■ Data excerpt:

------------------------------------

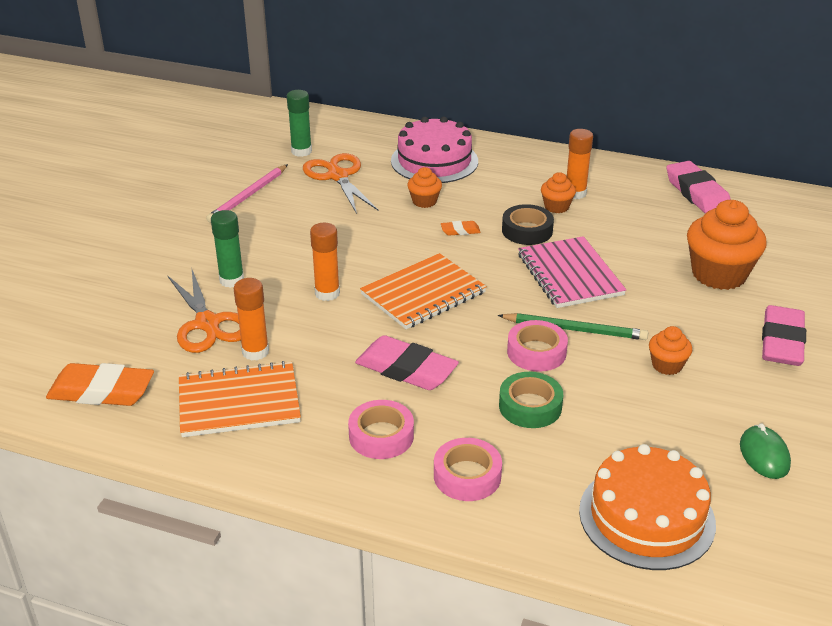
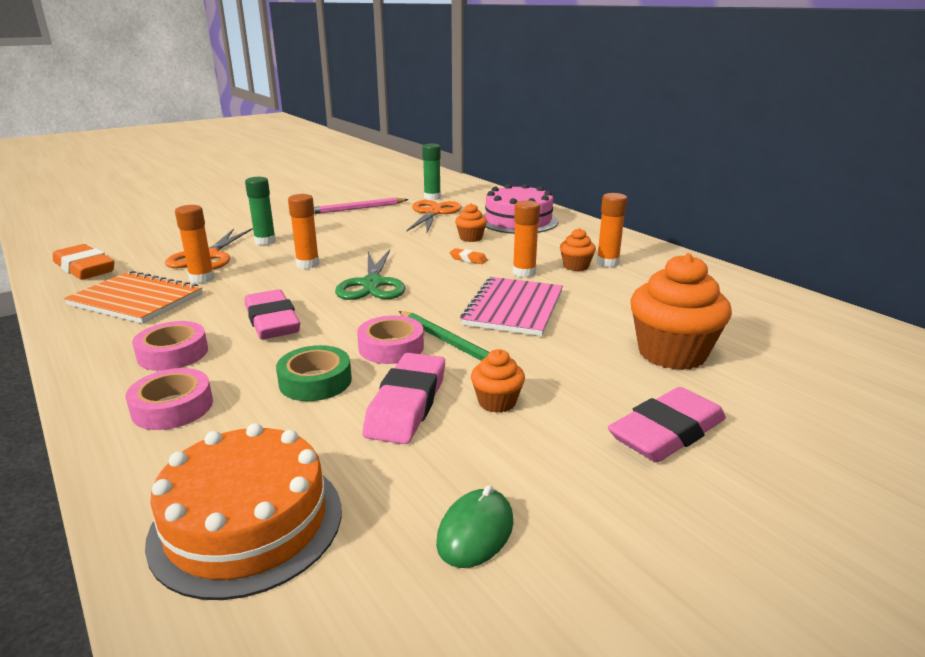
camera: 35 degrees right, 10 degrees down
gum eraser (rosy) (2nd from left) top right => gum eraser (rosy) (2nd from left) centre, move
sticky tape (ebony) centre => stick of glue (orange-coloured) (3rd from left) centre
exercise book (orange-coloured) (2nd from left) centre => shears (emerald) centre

------------------------------------

■ What to do: Copy, from the material, each line that holds the string "orange".

■ Solution to this problem:
sticky tape (ebony) centre => stick of glue (orange-coloured) (3rd from left) centre
exercise book (orange-coloured) (2nd from left) centre => shears (emerald) centre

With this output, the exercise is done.